* What is required
What is needed is every line of the material that contains "removed".
Segment Start: Data section
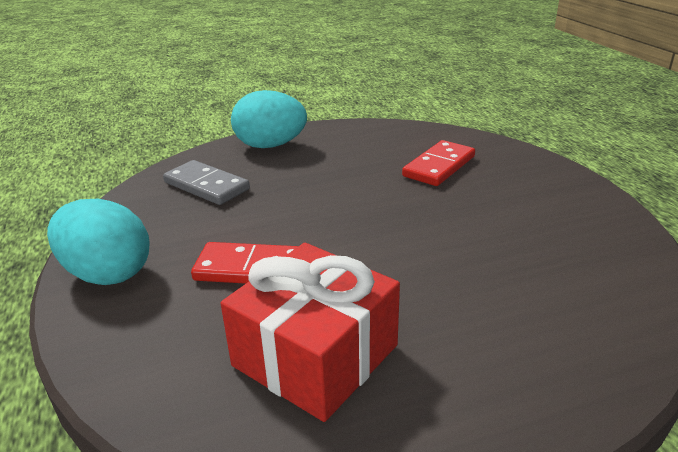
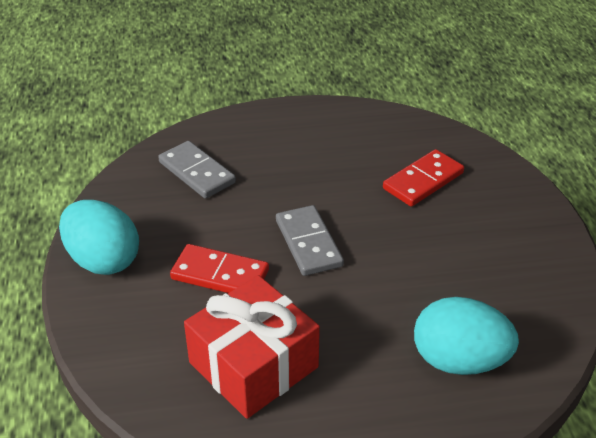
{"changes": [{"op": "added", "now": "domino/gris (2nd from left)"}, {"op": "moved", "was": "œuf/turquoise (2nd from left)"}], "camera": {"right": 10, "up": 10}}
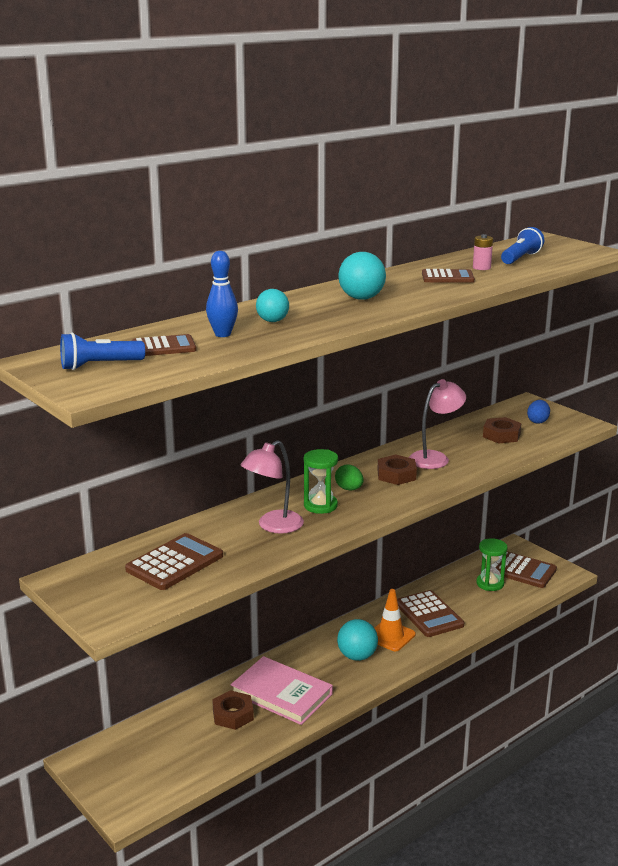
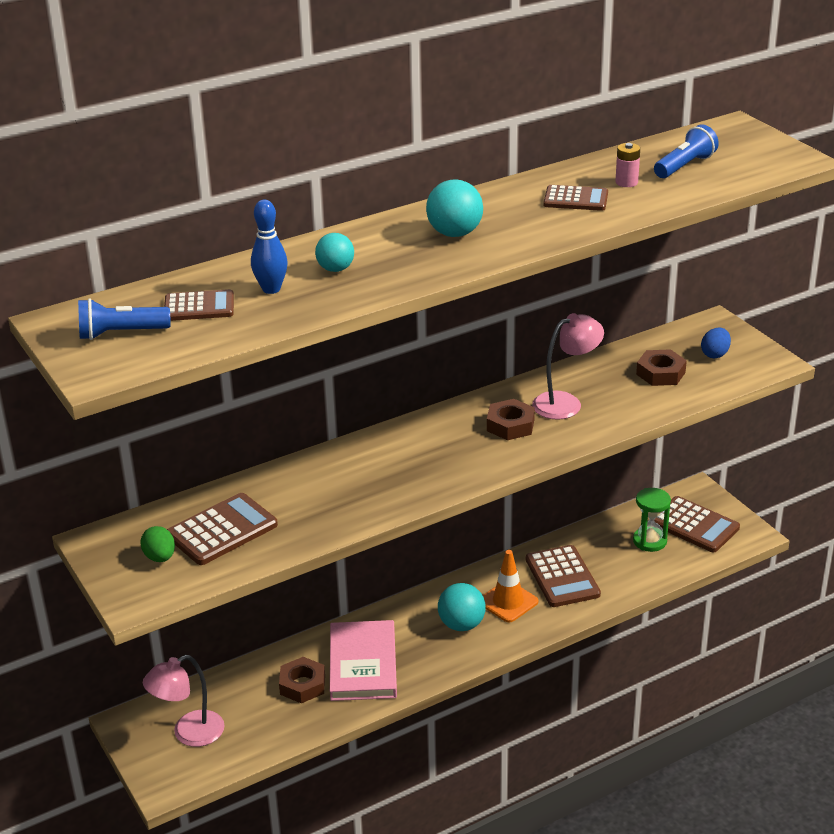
{"changes": [{"op": "removed", "was": "sablier/vert (1st from left)"}, {"op": "moved", "was": "lampe/rose (1st from left)"}, {"op": "moved", "was": "œuf/vert"}, {"op": "turned", "was": "livre/rose", "clockwise": 45}], "camera": {"right": 10, "up": 10}}
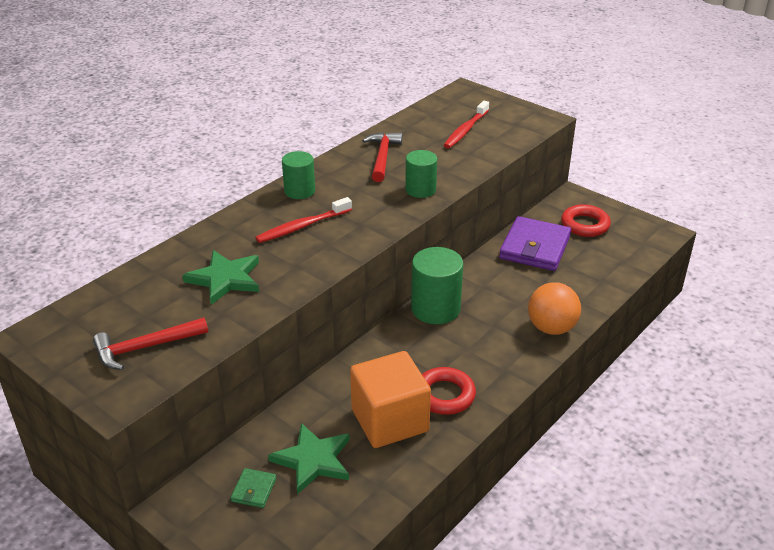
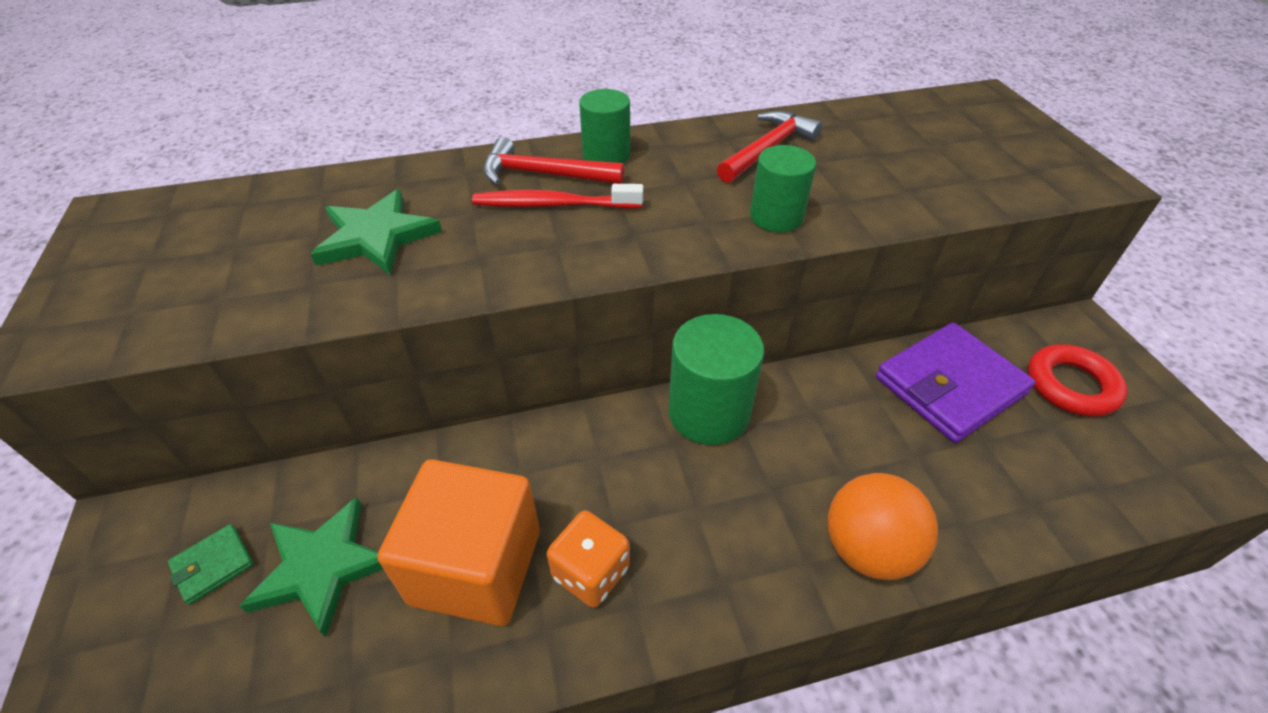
{"changes": [{"op": "removed", "was": "brosse à dents/rouge (2nd from left)"}, {"op": "moved", "was": "marteau/rouge (1st from left)"}, {"op": "replaced", "was": "anneau/rouge (1st from left)", "now": "dé/orange"}], "camera": {"right": 35, "up": 10}}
Segment End: Data section
* Answer section
{"changes": [{"op": "removed", "was": "sablier/vert (1st from left)"}, {"op": "moved", "was": "lampe/rose (1st from left)"}, {"op": "moved", "was": "œuf/vert"}, {"op": "turned", "was": "livre/rose", "clockwise": 45}], "camera": {"right": 10, "up": 10}}
{"changes": [{"op": "removed", "was": "brosse à dents/rouge (2nd from left)"}, {"op": "moved", "was": "marteau/rouge (1st from left)"}, {"op": "replaced", "was": "anneau/rouge (1st from left)", "now": "dé/orange"}], "camera": {"right": 35, "up": 10}}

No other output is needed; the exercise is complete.